Collected data entries
Content starts

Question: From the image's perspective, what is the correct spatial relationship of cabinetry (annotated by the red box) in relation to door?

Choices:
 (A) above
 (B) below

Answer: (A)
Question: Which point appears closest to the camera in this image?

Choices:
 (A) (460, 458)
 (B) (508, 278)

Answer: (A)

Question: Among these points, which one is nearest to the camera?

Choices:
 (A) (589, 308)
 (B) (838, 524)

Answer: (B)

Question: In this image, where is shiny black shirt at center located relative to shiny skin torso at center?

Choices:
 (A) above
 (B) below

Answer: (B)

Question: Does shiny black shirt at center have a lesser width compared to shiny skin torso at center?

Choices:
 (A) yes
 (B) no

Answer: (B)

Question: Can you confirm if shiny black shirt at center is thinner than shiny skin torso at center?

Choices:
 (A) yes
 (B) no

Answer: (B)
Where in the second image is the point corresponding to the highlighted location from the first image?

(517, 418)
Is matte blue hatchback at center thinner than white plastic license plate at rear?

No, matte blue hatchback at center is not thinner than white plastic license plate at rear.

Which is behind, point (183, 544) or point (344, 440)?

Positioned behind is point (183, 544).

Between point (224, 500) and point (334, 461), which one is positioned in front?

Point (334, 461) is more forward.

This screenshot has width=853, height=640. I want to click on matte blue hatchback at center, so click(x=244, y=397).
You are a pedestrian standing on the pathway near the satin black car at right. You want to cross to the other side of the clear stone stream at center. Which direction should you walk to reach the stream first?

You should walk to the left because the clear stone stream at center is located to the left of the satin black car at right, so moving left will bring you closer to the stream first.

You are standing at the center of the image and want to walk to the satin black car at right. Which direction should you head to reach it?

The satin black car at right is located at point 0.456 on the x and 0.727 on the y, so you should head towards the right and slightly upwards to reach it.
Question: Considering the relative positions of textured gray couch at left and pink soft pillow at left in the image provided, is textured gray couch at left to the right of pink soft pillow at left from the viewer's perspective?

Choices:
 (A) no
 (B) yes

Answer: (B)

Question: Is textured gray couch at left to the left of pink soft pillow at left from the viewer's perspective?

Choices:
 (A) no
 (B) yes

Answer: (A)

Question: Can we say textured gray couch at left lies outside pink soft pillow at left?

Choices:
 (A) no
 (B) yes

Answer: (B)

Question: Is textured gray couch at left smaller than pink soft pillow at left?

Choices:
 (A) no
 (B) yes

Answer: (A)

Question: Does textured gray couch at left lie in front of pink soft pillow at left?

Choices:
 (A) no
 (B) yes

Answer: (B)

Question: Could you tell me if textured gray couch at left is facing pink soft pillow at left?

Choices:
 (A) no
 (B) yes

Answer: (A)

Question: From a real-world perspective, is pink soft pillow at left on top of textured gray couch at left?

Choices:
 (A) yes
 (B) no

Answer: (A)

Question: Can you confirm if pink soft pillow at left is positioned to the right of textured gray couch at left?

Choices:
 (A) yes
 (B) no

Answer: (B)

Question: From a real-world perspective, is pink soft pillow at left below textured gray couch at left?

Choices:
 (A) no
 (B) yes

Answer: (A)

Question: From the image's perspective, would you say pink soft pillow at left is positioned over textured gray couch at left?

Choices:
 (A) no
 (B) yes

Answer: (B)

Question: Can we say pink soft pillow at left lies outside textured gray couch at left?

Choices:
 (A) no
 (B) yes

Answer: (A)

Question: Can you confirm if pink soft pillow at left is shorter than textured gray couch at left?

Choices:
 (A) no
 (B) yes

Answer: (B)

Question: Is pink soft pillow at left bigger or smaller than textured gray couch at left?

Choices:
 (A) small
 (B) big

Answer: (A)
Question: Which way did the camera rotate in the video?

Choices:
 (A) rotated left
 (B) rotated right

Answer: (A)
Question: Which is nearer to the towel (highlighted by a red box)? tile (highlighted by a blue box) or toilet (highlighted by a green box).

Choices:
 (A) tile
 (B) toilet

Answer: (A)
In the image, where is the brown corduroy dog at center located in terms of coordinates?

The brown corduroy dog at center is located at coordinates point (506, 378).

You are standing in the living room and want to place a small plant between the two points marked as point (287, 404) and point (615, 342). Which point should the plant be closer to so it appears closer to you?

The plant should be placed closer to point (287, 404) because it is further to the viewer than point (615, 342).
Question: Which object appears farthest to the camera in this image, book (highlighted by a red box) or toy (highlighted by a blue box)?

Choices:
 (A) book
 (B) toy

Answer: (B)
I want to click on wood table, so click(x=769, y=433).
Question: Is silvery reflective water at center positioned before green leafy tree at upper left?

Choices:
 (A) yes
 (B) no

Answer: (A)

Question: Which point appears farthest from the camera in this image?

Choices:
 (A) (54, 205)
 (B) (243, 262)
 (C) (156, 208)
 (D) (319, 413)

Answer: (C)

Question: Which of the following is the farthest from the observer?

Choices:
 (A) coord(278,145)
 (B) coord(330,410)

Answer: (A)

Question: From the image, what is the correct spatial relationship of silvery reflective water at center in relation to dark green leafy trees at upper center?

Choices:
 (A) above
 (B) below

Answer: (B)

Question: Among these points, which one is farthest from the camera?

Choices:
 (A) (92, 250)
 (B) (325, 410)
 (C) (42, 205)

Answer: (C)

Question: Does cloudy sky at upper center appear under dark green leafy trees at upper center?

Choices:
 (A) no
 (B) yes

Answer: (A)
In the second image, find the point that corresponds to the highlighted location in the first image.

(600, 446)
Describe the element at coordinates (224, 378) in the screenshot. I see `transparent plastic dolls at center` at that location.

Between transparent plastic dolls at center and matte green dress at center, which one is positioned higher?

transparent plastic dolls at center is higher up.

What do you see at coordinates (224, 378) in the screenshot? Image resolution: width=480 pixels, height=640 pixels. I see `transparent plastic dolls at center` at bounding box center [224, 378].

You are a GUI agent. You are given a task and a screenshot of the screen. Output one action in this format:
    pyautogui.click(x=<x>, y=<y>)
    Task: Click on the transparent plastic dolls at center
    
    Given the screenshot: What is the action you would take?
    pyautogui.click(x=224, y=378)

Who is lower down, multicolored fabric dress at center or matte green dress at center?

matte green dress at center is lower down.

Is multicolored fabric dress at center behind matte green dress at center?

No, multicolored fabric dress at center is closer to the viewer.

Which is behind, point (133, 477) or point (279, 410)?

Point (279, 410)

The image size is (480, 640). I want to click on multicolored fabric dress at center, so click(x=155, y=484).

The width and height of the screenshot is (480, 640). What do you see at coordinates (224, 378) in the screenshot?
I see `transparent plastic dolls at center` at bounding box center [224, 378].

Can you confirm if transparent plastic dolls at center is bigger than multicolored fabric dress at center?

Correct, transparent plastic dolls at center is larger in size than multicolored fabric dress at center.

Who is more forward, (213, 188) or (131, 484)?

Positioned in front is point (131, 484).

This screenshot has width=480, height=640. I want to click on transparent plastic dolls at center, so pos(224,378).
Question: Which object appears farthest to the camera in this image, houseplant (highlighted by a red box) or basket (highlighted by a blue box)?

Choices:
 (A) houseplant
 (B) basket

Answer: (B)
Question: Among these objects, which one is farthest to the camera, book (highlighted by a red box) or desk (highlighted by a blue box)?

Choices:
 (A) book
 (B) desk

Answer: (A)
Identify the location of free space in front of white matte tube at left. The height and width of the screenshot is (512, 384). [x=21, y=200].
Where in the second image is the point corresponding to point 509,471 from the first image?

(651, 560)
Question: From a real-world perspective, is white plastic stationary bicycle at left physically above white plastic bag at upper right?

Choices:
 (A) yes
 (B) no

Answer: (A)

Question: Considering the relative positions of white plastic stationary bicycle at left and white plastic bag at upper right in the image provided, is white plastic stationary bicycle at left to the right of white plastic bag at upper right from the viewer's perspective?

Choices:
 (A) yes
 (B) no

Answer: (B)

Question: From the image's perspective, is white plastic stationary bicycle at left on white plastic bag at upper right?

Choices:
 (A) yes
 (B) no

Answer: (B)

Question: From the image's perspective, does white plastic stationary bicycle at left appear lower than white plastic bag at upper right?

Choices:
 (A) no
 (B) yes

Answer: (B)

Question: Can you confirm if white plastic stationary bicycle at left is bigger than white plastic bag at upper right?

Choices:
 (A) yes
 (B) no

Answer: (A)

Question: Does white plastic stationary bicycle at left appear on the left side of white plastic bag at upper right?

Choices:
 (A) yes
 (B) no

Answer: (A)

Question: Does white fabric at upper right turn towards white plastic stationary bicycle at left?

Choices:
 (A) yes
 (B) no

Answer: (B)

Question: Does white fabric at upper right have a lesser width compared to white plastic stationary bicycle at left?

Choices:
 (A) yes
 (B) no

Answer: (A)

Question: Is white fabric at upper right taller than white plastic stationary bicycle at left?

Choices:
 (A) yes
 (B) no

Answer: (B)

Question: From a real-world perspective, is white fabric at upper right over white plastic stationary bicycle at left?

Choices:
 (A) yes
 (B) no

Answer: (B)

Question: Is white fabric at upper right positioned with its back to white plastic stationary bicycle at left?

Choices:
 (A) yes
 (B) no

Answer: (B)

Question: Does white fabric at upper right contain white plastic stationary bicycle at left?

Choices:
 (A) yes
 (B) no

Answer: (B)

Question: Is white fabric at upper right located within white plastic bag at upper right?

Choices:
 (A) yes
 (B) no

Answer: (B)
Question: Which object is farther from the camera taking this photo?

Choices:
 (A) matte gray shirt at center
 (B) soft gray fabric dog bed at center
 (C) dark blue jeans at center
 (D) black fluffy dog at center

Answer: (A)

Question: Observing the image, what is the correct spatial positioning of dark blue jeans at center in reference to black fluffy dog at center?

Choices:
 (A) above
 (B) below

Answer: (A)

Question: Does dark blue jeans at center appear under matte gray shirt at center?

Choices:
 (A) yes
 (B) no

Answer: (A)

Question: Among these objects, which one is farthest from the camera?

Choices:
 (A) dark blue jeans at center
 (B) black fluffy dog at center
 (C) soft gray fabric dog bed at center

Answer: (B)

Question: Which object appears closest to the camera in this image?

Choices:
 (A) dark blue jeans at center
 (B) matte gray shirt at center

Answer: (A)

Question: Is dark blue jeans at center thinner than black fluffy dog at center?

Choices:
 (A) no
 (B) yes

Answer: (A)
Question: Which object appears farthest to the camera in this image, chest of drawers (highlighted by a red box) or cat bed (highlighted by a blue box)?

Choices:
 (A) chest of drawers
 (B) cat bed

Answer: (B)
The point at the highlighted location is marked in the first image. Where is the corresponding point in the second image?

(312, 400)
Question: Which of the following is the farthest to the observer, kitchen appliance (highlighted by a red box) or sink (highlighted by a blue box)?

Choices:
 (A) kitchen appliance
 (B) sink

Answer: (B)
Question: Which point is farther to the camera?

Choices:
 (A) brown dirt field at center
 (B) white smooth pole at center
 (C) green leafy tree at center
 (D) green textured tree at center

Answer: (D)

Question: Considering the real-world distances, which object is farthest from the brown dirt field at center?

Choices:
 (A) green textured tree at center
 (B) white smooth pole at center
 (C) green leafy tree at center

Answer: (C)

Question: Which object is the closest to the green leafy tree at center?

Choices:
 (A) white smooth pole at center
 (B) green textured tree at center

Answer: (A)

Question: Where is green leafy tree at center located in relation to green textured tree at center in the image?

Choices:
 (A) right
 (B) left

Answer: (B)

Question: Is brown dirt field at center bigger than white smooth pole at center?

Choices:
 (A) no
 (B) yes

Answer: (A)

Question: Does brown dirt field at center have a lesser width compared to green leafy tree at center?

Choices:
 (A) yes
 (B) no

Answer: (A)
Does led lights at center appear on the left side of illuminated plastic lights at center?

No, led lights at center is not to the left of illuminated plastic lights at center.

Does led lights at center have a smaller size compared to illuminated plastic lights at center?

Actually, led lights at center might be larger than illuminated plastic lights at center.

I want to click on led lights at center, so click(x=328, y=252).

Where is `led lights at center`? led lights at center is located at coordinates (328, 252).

Content ends

**What you should do:**
List every line of the entries above that contains the word "brown". Case counts.

**Expected answer:**
In the image, where is the brown corduroy dog at center located in terms of coordinates?
The brown corduroy dog at center is located at coordinates point (506, 378).
 (A) brown dirt field at center
Question: Considering the real-world distances, which object is farthest from the brown dirt field at center?
Question: Is brown dirt field at center bigger than white smooth pole at center?
Question: Does brown dirt field at center have a lesser width compared to green leafy tree at center?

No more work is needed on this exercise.